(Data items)
******************************

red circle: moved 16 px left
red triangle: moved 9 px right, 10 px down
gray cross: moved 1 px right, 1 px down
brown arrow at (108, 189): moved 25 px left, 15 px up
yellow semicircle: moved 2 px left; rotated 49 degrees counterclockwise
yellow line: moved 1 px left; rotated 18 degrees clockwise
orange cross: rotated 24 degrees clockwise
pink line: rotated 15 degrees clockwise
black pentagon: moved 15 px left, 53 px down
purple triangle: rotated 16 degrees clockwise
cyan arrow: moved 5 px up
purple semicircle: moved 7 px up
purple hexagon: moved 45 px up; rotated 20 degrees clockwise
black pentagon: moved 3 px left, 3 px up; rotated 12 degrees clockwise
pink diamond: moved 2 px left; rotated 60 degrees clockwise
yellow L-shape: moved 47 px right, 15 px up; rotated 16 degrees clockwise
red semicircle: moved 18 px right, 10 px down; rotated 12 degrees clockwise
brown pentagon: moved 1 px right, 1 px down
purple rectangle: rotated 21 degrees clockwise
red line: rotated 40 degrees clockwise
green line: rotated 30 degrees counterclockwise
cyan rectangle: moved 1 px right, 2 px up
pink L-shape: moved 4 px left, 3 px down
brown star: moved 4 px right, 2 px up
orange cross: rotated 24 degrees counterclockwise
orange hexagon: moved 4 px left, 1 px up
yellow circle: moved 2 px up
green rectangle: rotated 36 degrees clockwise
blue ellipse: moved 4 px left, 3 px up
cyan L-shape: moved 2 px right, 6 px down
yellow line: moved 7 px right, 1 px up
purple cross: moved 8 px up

******************************

Transcribe the records above exactly, beginning at the line that contains "red triangle: moved 9 px right, 10 px down" and ending with the line that contains "black pentagon: moved 15 px left, 53 px down", both included, and nothing else.

red triangle: moved 9 px right, 10 px down
gray cross: moved 1 px right, 1 px down
brown arrow at (108, 189): moved 25 px left, 15 px up
yellow semicircle: moved 2 px left; rotated 49 degrees counterclockwise
yellow line: moved 1 px left; rotated 18 degrees clockwise
orange cross: rotated 24 degrees clockwise
pink line: rotated 15 degrees clockwise
black pentagon: moved 15 px left, 53 px down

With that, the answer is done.